**Data to process**
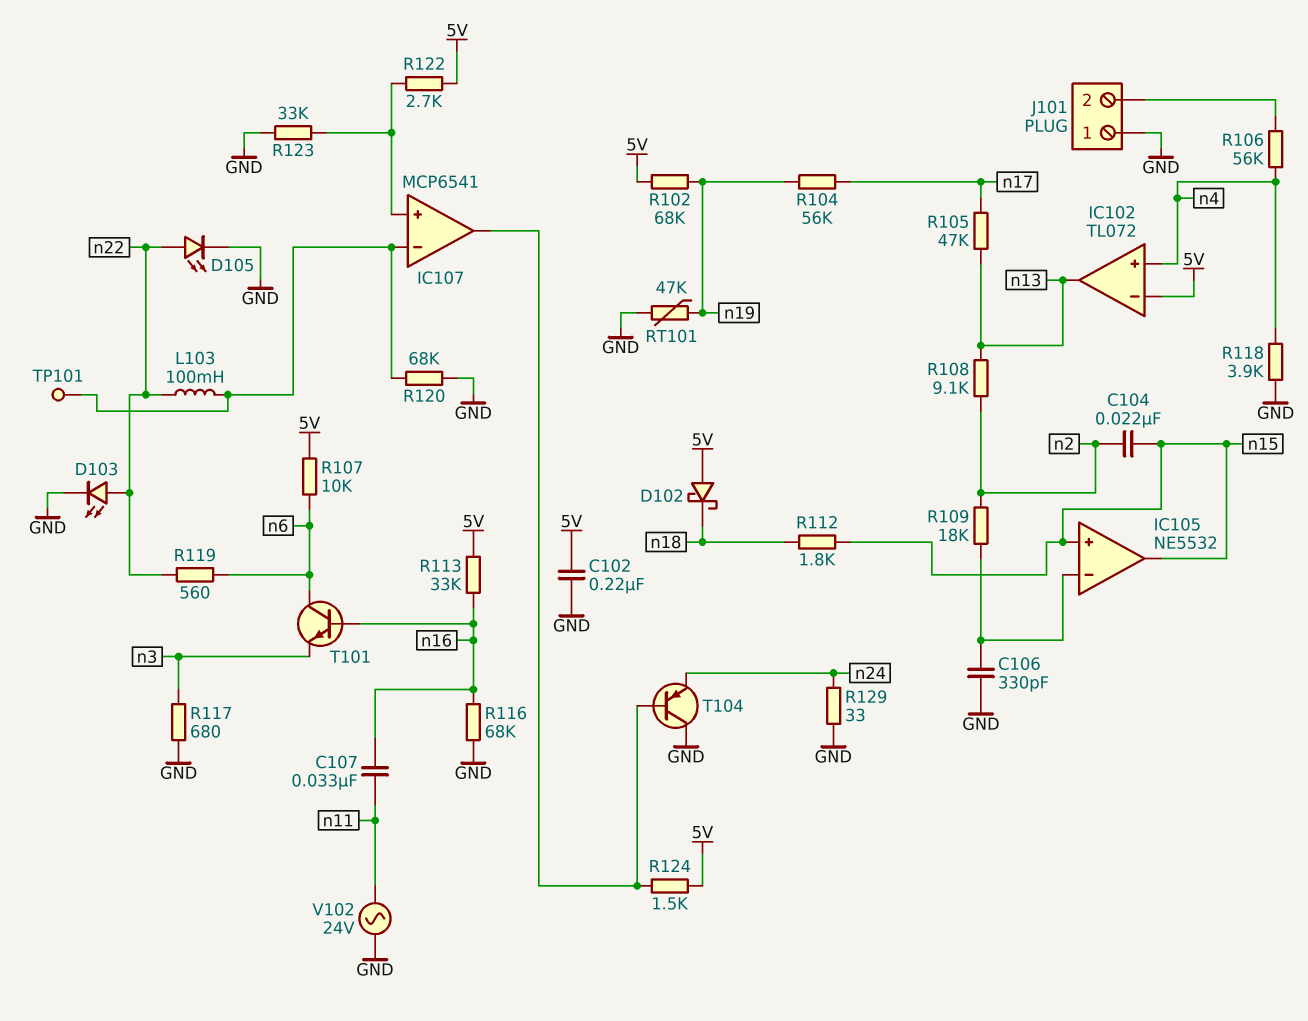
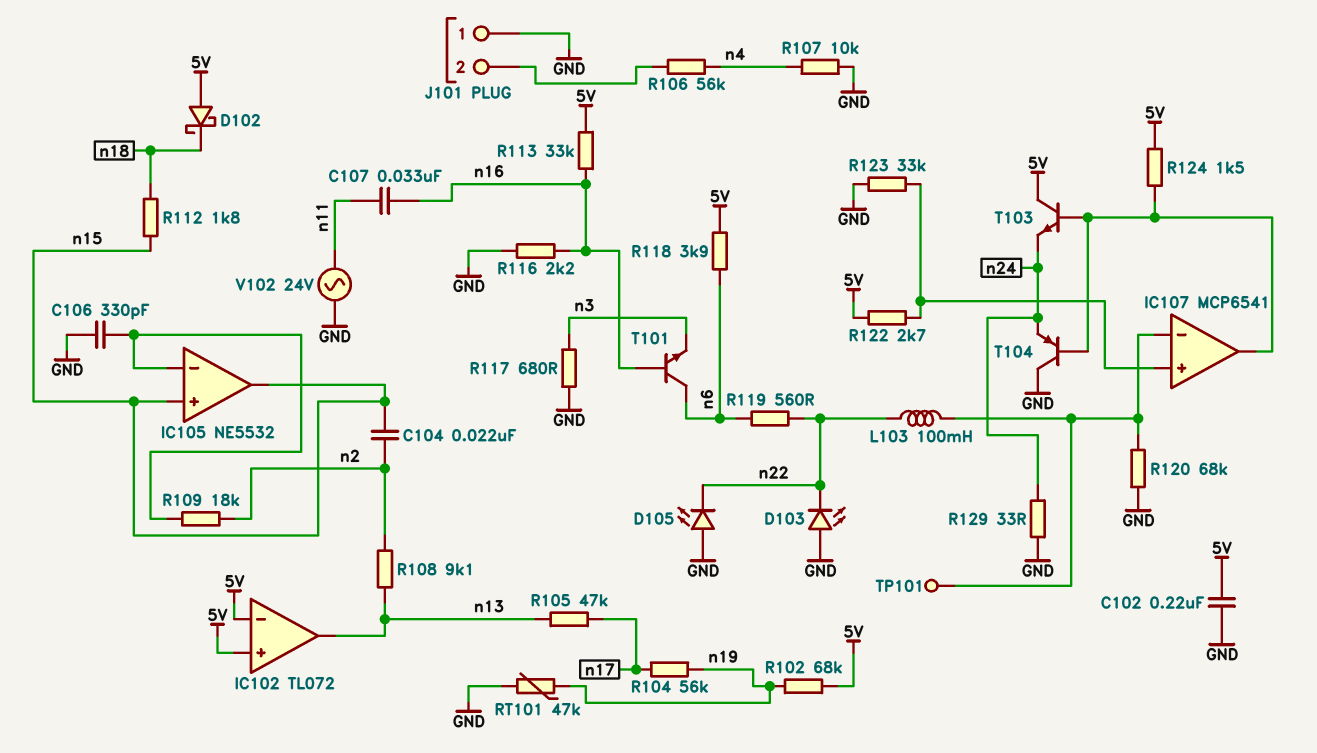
D103: LED (A n22, K GND) -> LED (A GND, K n22)
D105: LED (A n22, K GND) -> LED (A GND, K n22)
IC102 pin in+: n4 -> 5V
R107: 10k (5V, n6) -> 10k (GND, n4)
R116: 68k (GND, n16) -> 2.2k (GND, n16)
R118: 3.9k (GND, n4) -> 3.9k (5V, n6)
T103: none -> NPN (B IC107/out, C 5V, E n24)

**How to complete this task**
Pictures are to be left out; all else in the entries above is to be quoted exactly.

**Result for this exercise**
D103: LED (A n22, K GND) -> LED (A GND, K n22)
D105: LED (A n22, K GND) -> LED (A GND, K n22)
IC102 pin in+: n4 -> 5V
R107: 10k (5V, n6) -> 10k (GND, n4)
R116: 68k (GND, n16) -> 2.2k (GND, n16)
R118: 3.9k (GND, n4) -> 3.9k (5V, n6)
T103: none -> NPN (B IC107/out, C 5V, E n24)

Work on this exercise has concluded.